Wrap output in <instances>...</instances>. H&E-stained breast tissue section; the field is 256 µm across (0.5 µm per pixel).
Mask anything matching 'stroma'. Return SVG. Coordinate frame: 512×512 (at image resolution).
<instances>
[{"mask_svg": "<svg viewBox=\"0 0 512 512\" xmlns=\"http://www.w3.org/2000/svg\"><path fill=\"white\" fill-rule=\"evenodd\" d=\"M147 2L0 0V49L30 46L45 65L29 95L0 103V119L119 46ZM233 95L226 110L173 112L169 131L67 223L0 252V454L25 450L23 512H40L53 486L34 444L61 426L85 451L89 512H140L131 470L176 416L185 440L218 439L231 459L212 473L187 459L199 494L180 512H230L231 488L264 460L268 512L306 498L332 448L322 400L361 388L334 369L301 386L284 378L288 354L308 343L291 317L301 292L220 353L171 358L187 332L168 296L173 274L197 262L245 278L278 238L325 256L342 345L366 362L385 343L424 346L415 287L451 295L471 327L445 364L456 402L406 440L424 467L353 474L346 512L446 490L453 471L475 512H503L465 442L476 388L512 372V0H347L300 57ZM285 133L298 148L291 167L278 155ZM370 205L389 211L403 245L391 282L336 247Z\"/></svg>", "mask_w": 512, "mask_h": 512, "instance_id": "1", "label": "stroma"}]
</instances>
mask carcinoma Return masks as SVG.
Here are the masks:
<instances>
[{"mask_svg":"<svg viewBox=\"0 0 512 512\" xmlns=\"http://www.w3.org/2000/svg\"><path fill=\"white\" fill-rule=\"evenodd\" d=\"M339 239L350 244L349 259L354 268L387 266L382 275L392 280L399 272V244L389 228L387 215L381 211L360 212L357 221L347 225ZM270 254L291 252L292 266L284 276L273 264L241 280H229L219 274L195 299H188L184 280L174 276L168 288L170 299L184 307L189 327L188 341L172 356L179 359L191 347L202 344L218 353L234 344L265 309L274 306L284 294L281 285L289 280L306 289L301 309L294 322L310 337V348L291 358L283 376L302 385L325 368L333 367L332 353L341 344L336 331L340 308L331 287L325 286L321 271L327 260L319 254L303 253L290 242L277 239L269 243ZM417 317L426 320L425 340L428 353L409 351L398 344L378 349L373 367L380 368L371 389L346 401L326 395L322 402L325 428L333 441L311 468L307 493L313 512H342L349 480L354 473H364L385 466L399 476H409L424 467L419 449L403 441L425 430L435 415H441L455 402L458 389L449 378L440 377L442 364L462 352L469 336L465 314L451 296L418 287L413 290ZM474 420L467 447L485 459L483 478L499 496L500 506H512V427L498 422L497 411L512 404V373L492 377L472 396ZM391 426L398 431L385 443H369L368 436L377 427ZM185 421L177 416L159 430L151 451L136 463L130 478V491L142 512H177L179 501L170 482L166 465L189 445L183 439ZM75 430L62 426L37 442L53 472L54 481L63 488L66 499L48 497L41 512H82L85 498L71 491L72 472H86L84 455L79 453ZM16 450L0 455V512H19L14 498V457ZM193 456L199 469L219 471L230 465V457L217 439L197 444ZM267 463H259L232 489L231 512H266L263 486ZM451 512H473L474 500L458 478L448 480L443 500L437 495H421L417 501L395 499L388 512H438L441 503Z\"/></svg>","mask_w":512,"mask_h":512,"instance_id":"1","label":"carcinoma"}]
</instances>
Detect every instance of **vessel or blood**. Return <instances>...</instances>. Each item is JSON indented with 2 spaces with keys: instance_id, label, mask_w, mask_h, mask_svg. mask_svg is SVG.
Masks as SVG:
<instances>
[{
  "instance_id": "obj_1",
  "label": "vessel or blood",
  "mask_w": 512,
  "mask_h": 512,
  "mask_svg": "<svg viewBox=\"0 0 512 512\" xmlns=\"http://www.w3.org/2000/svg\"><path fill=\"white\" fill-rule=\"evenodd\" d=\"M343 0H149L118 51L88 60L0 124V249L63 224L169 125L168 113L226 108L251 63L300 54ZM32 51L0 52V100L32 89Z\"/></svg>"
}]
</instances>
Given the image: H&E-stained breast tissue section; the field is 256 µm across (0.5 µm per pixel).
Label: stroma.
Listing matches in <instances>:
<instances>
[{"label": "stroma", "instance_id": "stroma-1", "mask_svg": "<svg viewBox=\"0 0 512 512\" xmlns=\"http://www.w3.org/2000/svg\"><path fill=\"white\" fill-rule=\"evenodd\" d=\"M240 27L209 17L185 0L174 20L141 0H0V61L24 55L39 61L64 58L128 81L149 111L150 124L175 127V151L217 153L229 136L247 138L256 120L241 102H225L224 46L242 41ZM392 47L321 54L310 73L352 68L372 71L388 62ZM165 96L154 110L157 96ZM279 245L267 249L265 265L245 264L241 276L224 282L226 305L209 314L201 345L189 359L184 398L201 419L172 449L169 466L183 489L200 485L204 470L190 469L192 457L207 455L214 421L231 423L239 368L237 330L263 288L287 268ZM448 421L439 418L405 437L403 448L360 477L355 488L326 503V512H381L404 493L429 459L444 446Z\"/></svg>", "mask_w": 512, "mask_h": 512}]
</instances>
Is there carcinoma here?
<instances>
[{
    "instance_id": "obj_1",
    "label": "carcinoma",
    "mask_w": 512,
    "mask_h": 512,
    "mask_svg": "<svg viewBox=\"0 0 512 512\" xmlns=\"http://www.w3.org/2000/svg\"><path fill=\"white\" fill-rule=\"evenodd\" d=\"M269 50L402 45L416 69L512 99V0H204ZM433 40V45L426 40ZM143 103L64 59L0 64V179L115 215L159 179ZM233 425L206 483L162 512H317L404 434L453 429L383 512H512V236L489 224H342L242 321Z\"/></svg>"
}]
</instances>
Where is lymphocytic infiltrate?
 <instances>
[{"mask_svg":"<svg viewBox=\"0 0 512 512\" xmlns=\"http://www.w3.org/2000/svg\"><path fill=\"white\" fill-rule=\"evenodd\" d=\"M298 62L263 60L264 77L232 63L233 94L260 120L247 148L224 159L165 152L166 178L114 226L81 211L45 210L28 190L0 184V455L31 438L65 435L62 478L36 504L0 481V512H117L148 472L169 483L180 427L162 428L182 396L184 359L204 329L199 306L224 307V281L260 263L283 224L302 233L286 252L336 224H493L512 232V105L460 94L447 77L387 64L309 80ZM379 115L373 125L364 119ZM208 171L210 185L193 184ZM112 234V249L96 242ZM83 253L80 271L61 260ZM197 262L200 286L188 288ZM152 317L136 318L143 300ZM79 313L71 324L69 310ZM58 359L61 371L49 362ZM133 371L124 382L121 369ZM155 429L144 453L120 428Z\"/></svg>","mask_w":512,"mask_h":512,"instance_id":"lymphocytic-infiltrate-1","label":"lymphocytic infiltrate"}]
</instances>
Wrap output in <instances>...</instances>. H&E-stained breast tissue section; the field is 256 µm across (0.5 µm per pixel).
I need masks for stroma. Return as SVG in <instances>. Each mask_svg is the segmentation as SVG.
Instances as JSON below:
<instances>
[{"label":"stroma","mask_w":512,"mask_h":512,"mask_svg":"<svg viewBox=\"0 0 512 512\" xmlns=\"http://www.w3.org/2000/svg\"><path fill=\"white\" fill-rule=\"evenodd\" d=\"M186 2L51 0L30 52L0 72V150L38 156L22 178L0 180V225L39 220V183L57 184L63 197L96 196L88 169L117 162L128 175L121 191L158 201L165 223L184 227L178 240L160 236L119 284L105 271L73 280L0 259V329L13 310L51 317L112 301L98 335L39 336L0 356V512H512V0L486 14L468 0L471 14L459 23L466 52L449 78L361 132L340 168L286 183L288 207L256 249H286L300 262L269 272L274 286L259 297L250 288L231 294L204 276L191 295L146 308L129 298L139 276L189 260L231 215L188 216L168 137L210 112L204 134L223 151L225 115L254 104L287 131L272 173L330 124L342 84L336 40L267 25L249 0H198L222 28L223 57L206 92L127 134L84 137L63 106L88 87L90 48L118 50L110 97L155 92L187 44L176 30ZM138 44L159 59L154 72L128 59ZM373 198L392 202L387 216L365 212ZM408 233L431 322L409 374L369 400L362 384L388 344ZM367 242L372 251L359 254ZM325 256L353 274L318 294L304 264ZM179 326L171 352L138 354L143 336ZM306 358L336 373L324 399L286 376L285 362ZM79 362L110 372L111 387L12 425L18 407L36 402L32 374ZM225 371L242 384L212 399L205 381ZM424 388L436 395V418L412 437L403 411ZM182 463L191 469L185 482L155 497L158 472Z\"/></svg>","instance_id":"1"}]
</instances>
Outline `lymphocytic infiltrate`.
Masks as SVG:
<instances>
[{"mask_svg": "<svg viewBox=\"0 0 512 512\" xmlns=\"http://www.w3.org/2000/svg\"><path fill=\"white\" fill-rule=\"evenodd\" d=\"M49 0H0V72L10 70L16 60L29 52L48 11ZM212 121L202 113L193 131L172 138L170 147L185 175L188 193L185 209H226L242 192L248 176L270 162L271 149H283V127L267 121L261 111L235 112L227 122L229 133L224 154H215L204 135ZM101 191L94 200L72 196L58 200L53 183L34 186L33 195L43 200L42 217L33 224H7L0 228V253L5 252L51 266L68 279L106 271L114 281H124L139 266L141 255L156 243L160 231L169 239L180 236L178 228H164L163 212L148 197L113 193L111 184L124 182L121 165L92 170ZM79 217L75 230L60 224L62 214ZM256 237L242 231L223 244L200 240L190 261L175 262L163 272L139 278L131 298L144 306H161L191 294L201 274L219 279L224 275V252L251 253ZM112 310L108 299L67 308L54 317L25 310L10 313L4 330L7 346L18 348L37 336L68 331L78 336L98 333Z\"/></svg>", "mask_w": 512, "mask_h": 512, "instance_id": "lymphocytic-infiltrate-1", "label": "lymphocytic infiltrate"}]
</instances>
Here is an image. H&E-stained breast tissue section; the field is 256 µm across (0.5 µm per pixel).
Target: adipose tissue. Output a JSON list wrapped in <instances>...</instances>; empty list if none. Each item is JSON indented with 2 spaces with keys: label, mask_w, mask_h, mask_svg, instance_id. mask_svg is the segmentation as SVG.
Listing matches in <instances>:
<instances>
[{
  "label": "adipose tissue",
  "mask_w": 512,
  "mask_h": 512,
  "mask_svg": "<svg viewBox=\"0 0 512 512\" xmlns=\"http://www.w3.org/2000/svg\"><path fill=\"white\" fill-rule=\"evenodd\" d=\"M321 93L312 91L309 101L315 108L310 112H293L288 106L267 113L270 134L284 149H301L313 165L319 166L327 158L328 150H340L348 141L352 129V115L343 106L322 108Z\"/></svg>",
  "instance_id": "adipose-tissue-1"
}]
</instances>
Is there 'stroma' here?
_ _ _ _ _ _ _
▶ [TASK OBJECTIVE]: Search the records for the string "breast" and return every line in which it occurs.

▶ [FINAL RESULT]:
Wrap output in <instances>...</instances>. H&E-stained breast tissue section; the field is 256 µm across (0.5 µm per pixel).
Given the image: H&E-stained breast tissue section; the field is 256 µm across (0.5 µm per pixel).
Wrap output in <instances>...</instances>. H&E-stained breast tissue section; the field is 256 µm across (0.5 µm per pixel).
Here is an image. H&E-stained breast tissue section; the field is 256 µm across (0.5 µm per pixel).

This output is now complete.